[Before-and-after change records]
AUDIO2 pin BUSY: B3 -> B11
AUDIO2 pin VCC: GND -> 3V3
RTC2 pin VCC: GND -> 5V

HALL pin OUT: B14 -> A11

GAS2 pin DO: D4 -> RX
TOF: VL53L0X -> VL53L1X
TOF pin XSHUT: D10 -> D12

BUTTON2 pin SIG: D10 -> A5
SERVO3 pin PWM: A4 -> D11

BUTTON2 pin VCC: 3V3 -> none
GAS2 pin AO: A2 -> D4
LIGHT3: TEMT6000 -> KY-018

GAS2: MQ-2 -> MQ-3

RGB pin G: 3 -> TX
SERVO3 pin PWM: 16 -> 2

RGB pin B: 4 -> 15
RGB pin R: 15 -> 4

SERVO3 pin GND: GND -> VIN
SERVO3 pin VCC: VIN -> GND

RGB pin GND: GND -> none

§ WHAT TO PRODUCE
Among the entries above, some lines may hold the string "none". State how many, and give nothing but the number.

§ COMPLETED EXERCISE
2